» **Given records**

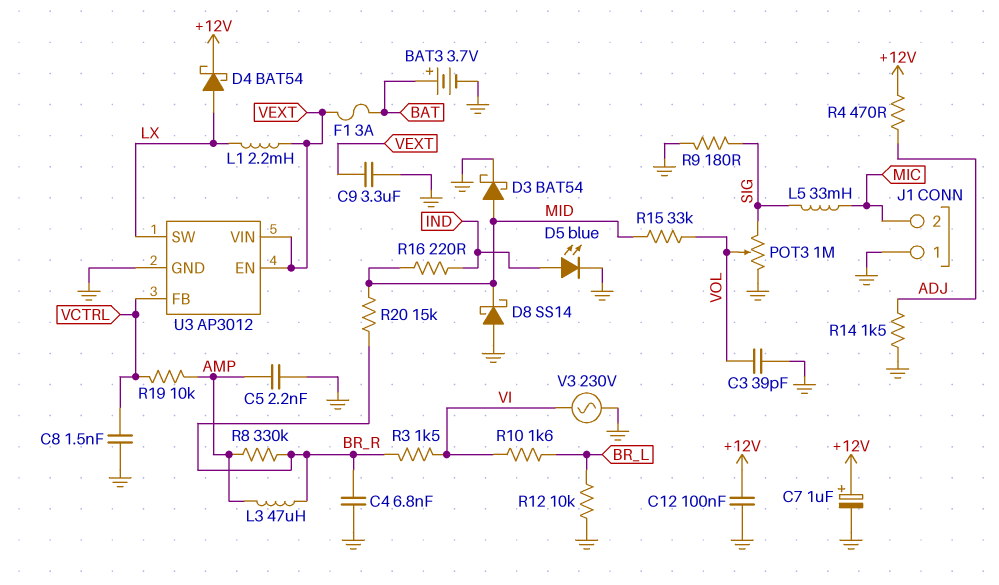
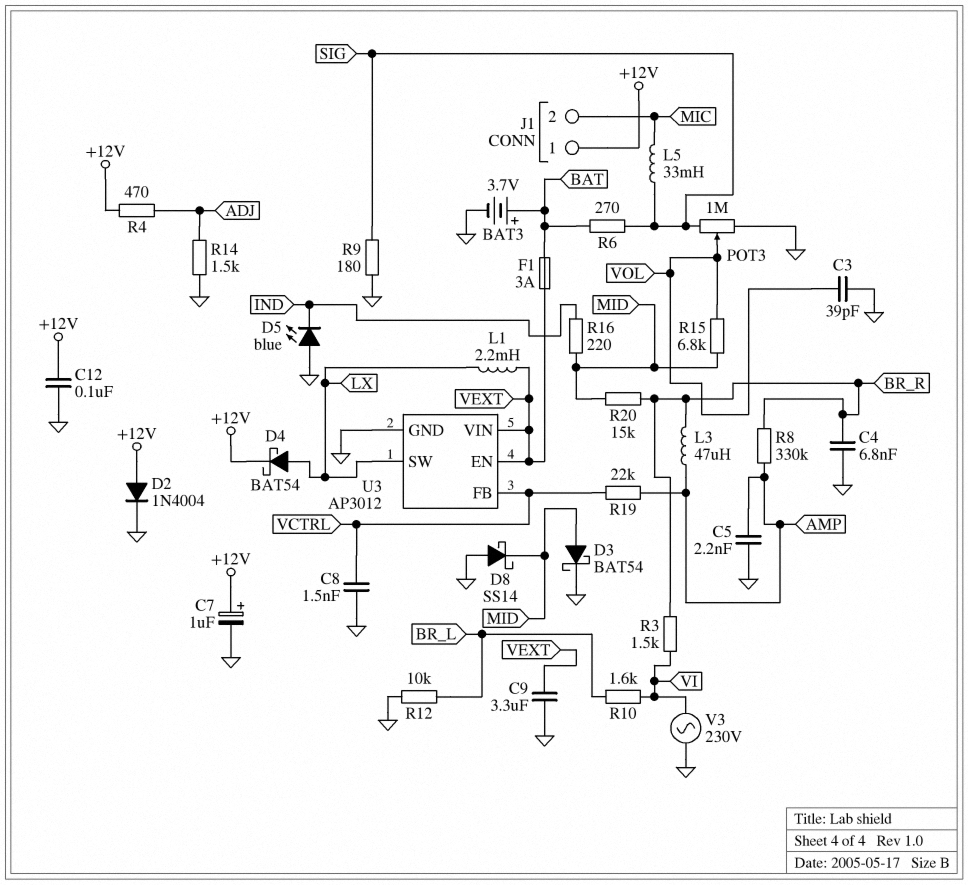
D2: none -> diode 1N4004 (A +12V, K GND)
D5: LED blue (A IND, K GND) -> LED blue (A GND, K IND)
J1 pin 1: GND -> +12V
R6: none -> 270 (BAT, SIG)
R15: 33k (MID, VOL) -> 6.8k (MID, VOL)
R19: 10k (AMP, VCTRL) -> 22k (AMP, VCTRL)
--
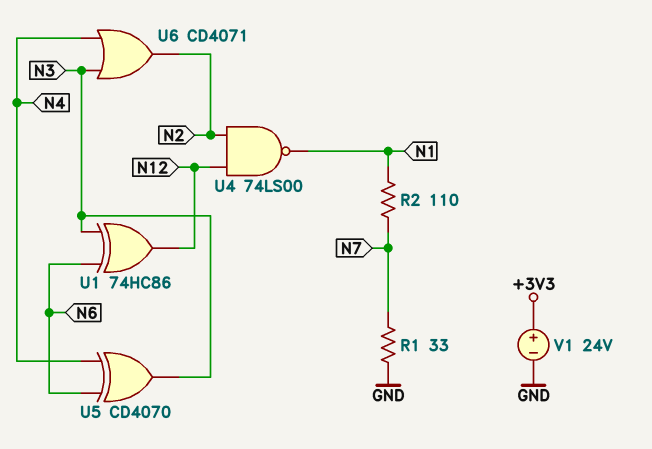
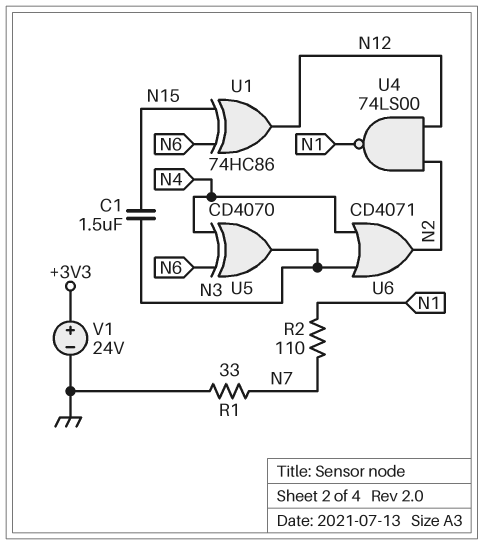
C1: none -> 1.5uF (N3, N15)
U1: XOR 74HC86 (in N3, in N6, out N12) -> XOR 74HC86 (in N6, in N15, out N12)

» **Required work**
Within the listing above, the range opens at the line with "C1: none -> 1.5uF (N3, N15)" and closes at the line with "U1: XOR 74HC86". Reproduce exactly the lines of that range, including both ends.

» **Problem solution**
C1: none -> 1.5uF (N3, N15)
U1: XOR 74HC86 (in N3, in N6, out N12) -> XOR 74HC86 (in N6, in N15, out N12)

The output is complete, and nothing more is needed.